● **Task requirements**: Where the material below has a line containing "grey headphones: 10 -> 7", start repeating exactly, and keep going through the line containing "turquoise tape: 13 -> 14", with no other lines.

● **Extracted material**:

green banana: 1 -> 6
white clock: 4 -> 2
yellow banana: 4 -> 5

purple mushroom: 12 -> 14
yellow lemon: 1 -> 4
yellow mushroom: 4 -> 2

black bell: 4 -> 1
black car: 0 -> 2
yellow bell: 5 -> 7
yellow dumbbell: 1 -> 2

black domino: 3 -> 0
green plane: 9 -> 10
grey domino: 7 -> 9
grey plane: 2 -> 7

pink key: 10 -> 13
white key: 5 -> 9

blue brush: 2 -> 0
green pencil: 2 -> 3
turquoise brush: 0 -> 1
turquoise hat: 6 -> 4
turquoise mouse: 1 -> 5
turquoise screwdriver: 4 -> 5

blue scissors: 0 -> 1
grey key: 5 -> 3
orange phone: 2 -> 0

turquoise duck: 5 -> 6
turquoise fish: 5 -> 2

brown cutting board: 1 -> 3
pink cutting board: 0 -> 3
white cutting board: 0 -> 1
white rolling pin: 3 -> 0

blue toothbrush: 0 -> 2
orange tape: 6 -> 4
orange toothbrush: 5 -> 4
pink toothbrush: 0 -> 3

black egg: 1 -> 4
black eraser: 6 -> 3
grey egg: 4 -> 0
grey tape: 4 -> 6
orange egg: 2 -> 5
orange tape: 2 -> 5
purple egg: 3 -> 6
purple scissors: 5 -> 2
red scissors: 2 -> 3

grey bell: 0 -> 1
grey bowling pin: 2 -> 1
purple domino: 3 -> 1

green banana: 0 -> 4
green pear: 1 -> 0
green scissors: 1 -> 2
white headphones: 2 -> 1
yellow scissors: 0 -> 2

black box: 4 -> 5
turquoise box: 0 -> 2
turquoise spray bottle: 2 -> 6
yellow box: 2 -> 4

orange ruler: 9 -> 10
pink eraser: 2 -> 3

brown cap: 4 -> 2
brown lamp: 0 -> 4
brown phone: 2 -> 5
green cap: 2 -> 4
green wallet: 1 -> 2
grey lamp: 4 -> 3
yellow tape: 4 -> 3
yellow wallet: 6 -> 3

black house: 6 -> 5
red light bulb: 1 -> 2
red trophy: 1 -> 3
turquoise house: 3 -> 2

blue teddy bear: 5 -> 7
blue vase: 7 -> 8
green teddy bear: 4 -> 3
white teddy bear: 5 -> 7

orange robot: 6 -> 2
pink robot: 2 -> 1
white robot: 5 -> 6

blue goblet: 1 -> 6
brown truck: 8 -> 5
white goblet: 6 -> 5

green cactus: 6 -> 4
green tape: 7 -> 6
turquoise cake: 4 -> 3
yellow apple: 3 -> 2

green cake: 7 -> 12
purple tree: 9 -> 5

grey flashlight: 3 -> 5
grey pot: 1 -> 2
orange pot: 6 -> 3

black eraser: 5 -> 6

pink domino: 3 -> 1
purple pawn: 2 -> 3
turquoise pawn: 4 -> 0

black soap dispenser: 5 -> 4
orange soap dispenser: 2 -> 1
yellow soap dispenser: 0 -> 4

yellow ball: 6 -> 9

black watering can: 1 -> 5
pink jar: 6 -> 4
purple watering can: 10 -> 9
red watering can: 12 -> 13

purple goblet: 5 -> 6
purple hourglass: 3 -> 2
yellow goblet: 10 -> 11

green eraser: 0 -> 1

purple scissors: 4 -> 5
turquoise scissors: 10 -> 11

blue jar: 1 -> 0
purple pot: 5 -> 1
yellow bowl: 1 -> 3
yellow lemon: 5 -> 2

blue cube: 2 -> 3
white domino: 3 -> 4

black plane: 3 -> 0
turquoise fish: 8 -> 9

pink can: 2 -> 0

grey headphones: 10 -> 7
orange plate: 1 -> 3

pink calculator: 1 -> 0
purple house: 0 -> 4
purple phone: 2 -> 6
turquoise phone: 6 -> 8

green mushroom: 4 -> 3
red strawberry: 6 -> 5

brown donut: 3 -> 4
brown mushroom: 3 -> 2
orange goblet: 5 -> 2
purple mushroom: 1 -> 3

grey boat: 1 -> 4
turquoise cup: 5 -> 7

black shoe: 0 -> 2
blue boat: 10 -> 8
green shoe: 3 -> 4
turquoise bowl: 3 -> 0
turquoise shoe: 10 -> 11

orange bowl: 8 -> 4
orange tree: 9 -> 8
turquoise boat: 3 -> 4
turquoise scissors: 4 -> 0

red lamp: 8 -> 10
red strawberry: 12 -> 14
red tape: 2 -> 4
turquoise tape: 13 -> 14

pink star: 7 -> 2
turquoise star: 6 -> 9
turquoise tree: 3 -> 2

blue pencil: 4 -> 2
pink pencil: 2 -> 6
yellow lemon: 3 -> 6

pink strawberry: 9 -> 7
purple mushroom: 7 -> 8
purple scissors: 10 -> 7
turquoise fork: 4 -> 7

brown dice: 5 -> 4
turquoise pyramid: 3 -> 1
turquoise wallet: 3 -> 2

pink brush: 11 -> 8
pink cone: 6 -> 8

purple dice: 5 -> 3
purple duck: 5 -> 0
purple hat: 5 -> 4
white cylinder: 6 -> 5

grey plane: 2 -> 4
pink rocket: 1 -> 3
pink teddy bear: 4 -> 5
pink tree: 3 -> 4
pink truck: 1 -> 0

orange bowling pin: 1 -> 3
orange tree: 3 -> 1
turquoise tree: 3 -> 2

● **Expected answer**:
grey headphones: 10 -> 7
orange plate: 1 -> 3

pink calculator: 1 -> 0
purple house: 0 -> 4
purple phone: 2 -> 6
turquoise phone: 6 -> 8

green mushroom: 4 -> 3
red strawberry: 6 -> 5

brown donut: 3 -> 4
brown mushroom: 3 -> 2
orange goblet: 5 -> 2
purple mushroom: 1 -> 3

grey boat: 1 -> 4
turquoise cup: 5 -> 7

black shoe: 0 -> 2
blue boat: 10 -> 8
green shoe: 3 -> 4
turquoise bowl: 3 -> 0
turquoise shoe: 10 -> 11

orange bowl: 8 -> 4
orange tree: 9 -> 8
turquoise boat: 3 -> 4
turquoise scissors: 4 -> 0

red lamp: 8 -> 10
red strawberry: 12 -> 14
red tape: 2 -> 4
turquoise tape: 13 -> 14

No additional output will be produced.